- Task to complete:
Could you please transcribe the data exactly, without the pictures?

- Provided records:
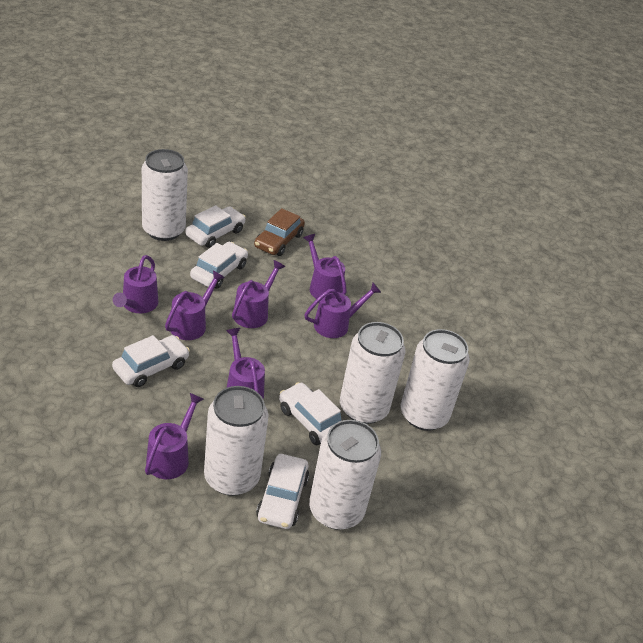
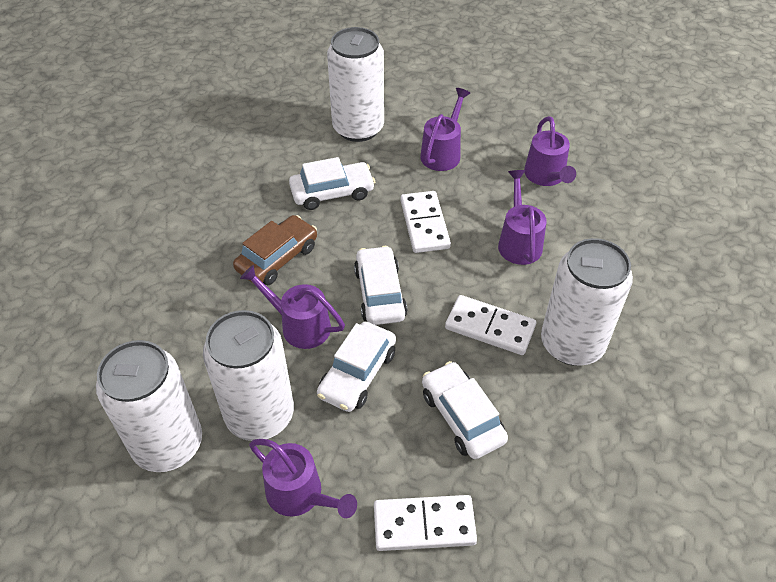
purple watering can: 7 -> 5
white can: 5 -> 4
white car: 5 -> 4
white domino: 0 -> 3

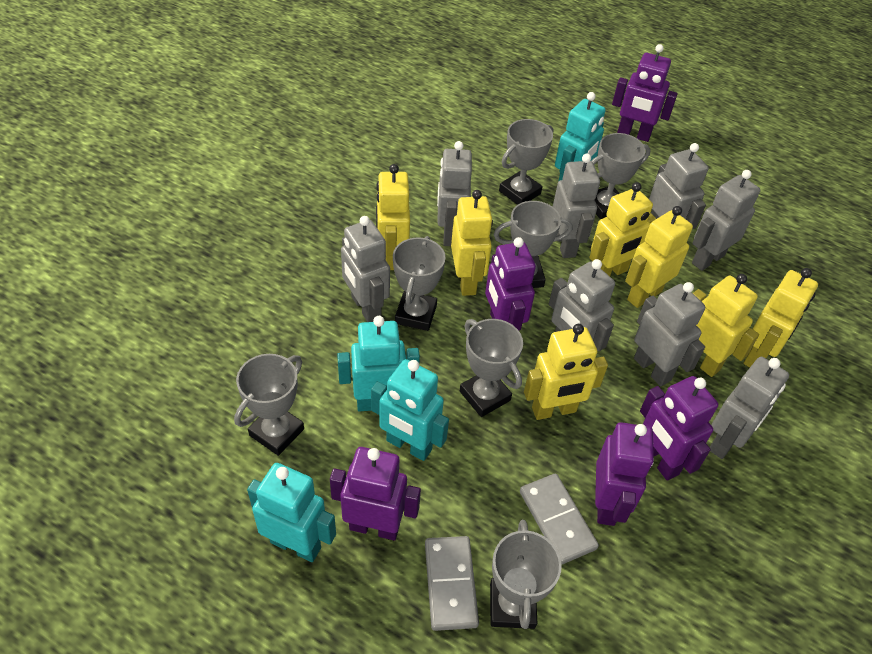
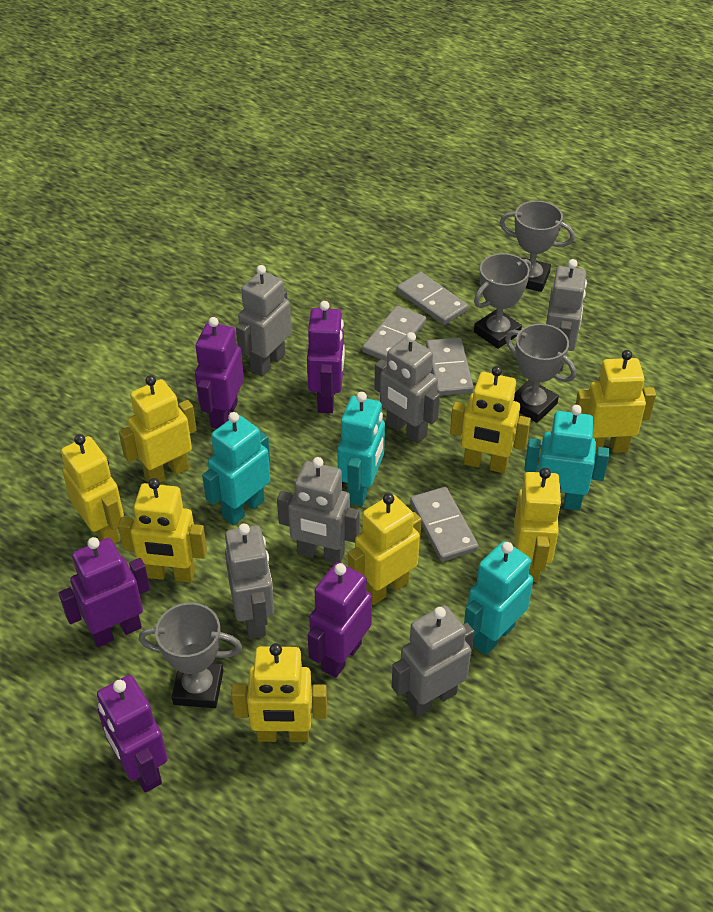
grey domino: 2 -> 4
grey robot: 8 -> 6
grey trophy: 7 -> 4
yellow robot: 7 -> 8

- Completed exercise:
purple watering can: 7 -> 5
white can: 5 -> 4
white car: 5 -> 4
white domino: 0 -> 3

grey domino: 2 -> 4
grey robot: 8 -> 6
grey trophy: 7 -> 4
yellow robot: 7 -> 8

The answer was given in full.